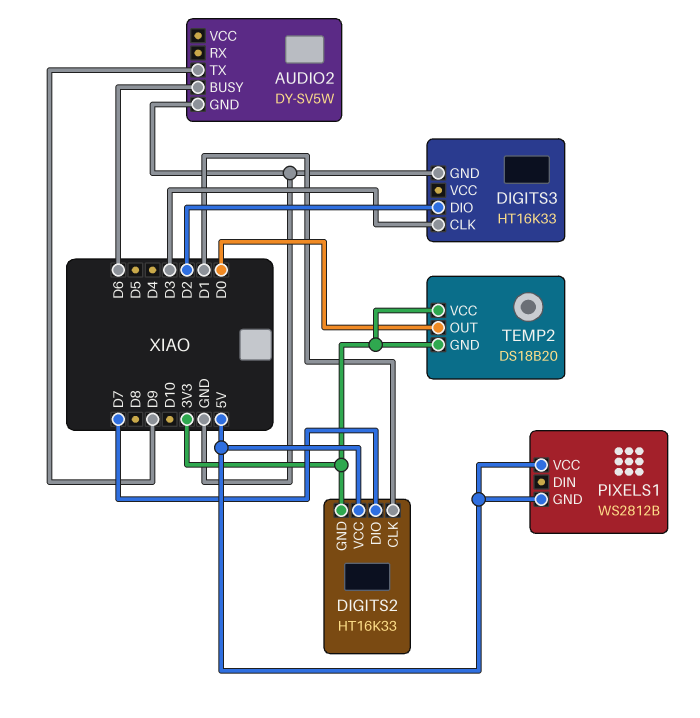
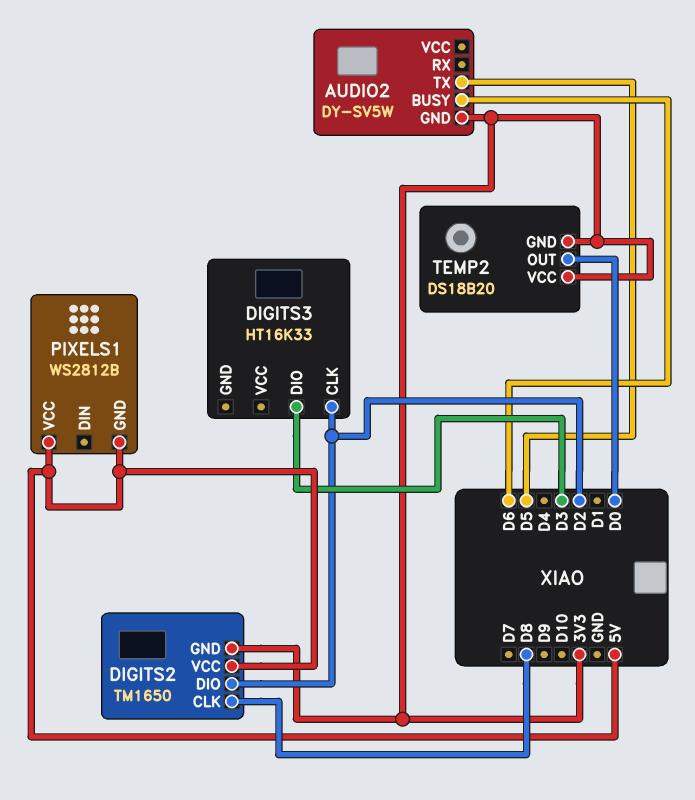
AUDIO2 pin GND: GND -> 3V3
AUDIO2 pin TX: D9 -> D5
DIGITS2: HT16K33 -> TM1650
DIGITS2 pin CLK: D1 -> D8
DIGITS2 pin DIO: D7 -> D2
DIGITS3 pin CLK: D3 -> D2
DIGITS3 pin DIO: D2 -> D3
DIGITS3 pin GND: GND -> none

=====

● EXERCISE DIRECTIONS
Where pictures sit among the data above, omit them, and output the rest exactly.

● EXERCISE OUTPUT
AUDIO2 pin GND: GND -> 3V3
AUDIO2 pin TX: D9 -> D5
DIGITS2: HT16K33 -> TM1650
DIGITS2 pin CLK: D1 -> D8
DIGITS2 pin DIO: D7 -> D2
DIGITS3 pin CLK: D3 -> D2
DIGITS3 pin DIO: D2 -> D3
DIGITS3 pin GND: GND -> none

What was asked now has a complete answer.